■ Görev metni ■
Aşağıdaki malzemenin satırlarını, resim satırlarını çıkararak olduğu gibi yazın.

■ Sağlanan veriler ■

========================================================================

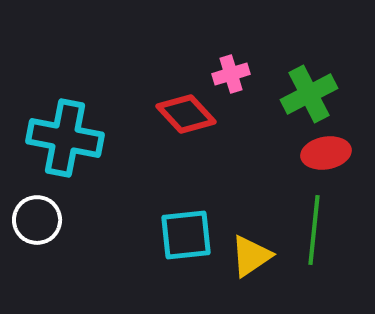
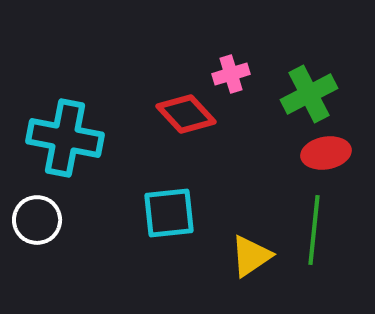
cyan square: moved 17 px left, 22 px up
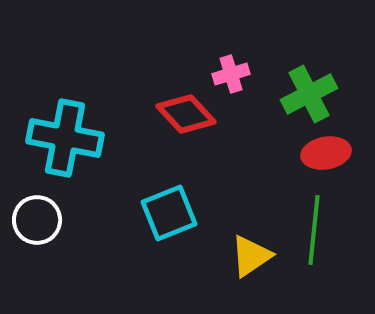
cyan square: rotated 16 degrees counterclockwise
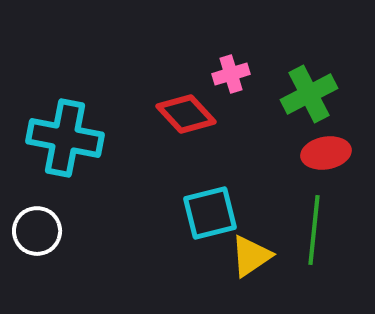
cyan square: moved 41 px right; rotated 8 degrees clockwise
white circle: moved 11 px down
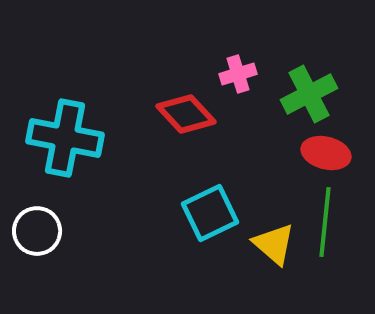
pink cross: moved 7 px right
red ellipse: rotated 24 degrees clockwise
cyan square: rotated 12 degrees counterclockwise
green line: moved 11 px right, 8 px up
yellow triangle: moved 23 px right, 12 px up; rotated 45 degrees counterclockwise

========================================================================

■ Görevin cevabı ■
cyan square: moved 17 px left, 22 px up
cyan square: rotated 16 degrees counterclockwise
cyan square: moved 41 px right; rotated 8 degrees clockwise
white circle: moved 11 px down
pink cross: moved 7 px right
red ellipse: rotated 24 degrees clockwise
cyan square: rotated 12 degrees counterclockwise
green line: moved 11 px right, 8 px up
yellow triangle: moved 23 px right, 12 px up; rotated 45 degrees counterclockwise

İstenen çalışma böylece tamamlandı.